**Task**
Please find every line in the entries below that contains the string "coloured", and copy it.

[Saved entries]
Start of Block
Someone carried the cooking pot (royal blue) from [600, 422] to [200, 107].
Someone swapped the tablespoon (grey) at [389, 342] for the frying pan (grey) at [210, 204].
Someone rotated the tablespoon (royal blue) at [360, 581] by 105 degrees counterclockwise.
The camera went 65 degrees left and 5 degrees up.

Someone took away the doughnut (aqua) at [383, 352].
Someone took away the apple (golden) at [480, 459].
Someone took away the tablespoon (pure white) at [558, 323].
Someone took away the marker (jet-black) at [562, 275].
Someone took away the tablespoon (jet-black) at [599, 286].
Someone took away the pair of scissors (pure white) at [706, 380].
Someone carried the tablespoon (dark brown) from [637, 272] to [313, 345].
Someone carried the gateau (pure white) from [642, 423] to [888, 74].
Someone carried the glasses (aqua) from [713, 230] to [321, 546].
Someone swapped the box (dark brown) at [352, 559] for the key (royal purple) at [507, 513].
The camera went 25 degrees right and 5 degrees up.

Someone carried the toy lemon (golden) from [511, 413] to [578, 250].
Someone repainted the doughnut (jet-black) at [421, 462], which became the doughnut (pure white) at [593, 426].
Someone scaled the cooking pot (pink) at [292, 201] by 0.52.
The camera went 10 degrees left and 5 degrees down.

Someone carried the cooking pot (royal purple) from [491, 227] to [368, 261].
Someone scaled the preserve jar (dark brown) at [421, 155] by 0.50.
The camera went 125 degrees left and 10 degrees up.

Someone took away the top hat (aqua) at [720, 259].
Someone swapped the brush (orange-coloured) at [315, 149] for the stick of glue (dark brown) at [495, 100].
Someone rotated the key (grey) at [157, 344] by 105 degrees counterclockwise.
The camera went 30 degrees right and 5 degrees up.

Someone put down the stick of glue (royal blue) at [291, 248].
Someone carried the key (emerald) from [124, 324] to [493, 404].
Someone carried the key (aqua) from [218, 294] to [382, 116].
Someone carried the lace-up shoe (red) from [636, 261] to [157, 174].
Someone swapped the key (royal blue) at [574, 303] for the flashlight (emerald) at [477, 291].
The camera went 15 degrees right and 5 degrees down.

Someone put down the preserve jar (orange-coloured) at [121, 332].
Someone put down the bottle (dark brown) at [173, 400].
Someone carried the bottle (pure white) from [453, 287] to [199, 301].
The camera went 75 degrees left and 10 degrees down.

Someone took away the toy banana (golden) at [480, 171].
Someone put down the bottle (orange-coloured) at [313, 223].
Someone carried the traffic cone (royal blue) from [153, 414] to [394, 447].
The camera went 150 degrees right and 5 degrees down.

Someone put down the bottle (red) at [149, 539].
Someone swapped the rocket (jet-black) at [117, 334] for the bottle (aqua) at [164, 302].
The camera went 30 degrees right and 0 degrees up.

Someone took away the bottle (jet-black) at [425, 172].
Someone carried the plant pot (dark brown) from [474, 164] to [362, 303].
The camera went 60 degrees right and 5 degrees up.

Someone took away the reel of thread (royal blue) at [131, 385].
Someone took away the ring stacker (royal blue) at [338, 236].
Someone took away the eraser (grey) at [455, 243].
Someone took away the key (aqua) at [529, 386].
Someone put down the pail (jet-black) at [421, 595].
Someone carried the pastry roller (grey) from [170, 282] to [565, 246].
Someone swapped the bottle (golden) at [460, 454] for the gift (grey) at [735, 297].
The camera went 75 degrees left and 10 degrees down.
End of Block
**Written answer**
Someone swapped the brush (orange-coloured) at [315, 149] for the stick of glue (dark brown) at [495, 100].
Someone put down the preserve jar (orange-coloured) at [121, 332].
Someone put down the bottle (orange-coloured) at [313, 223].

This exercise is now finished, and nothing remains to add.